- _Required action_
Which lines of the records contain "turquoise"? Collect every one of them.
BEGIN Data provided
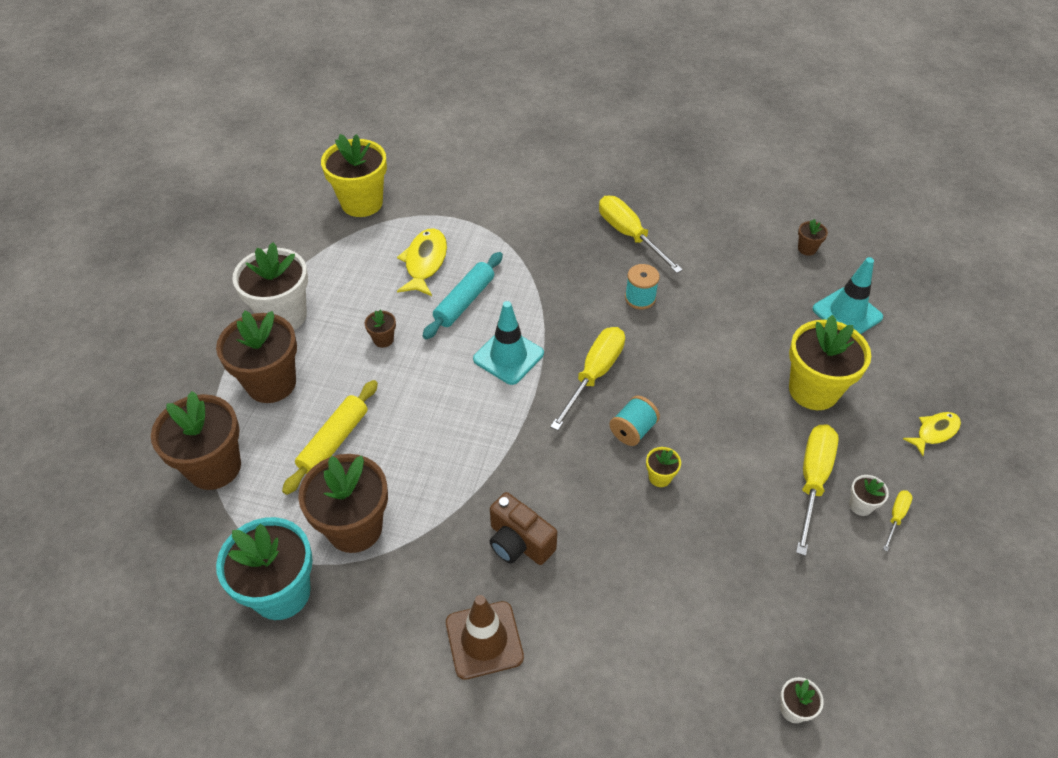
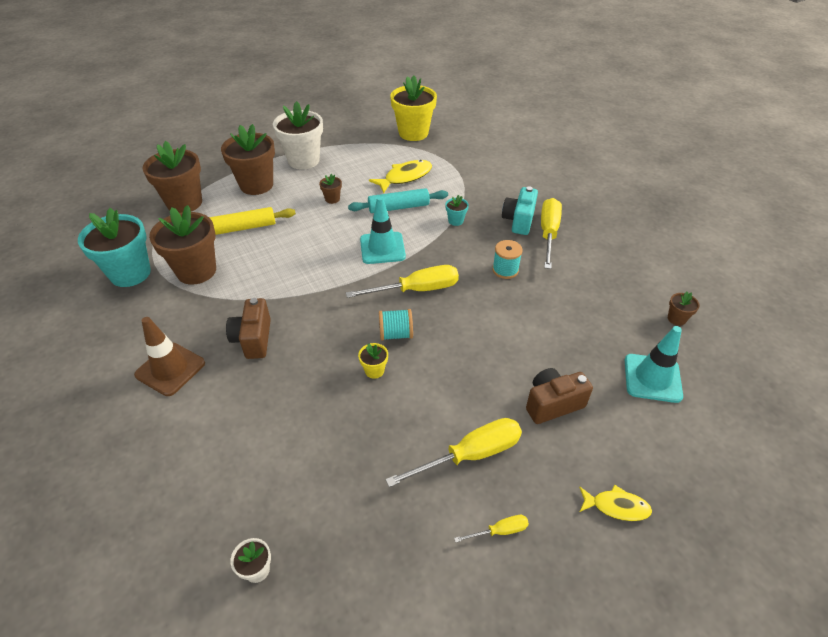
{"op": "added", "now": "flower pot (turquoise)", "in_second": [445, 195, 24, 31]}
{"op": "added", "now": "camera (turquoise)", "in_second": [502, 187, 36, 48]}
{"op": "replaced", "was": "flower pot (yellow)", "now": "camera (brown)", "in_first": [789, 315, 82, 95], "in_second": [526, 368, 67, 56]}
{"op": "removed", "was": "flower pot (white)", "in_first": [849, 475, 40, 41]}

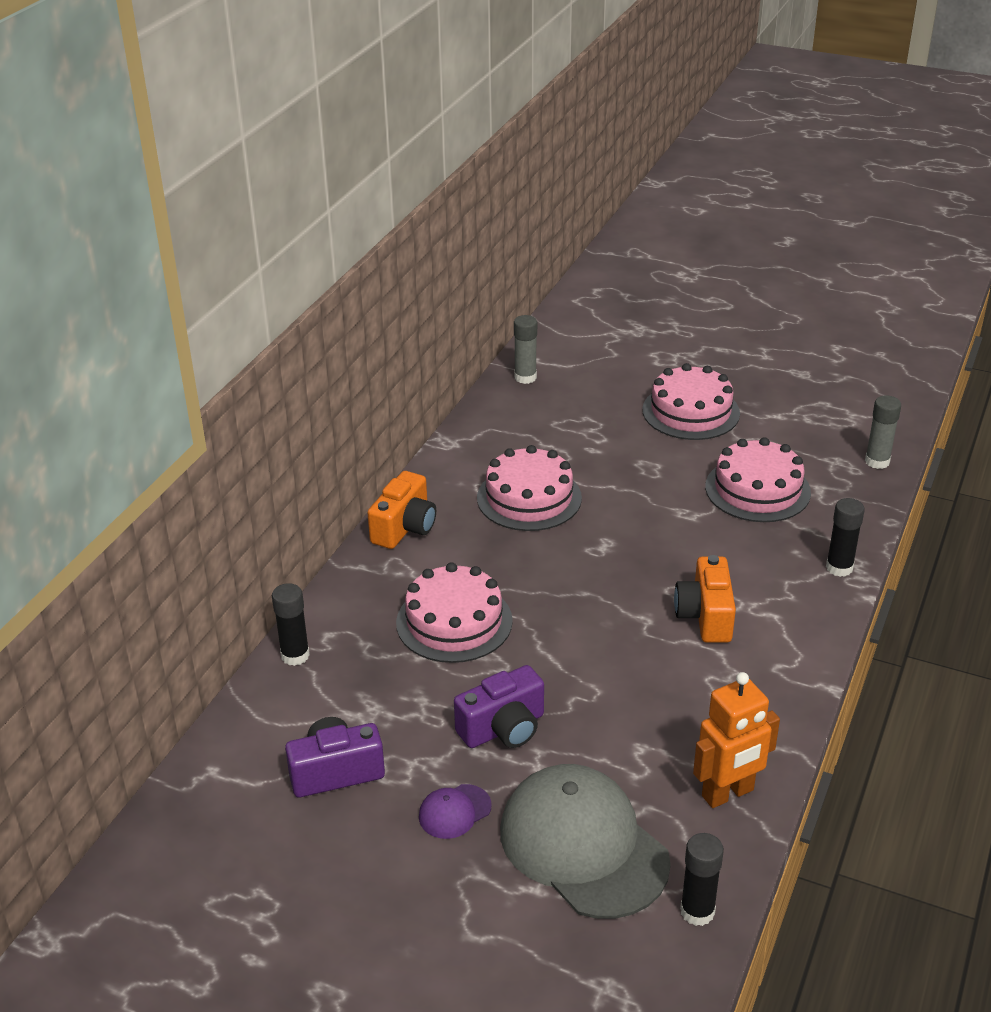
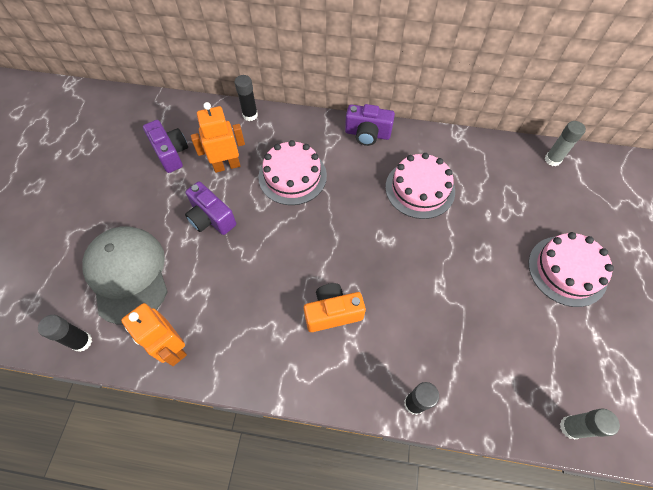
{"op": "turned", "was": "cap (grey)", "in_first": [500, 764, 171, 155], "in_second": [82, 226, 86, 99], "clockwise": -60}
{"op": "added", "now": "robot (orange)", "in_second": [191, 102, 54, 71]}
{"op": "recoloured", "was": "camera (orange)", "now": "camera (purple)", "in_first": [368, 471, 68, 78], "in_second": [345, 104, 50, 42]}
{"op": "removed", "was": "cap (purple)", "in_first": [419, 784, 73, 55]}
{"op": "removed", "was": "cake (pink)", "in_first": [705, 437, 106, 85]}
END Data provided
- _Output for this exercise_
{"op": "added", "now": "flower pot (turquoise)", "in_second": [445, 195, 24, 31]}
{"op": "added", "now": "camera (turquoise)", "in_second": [502, 187, 36, 48]}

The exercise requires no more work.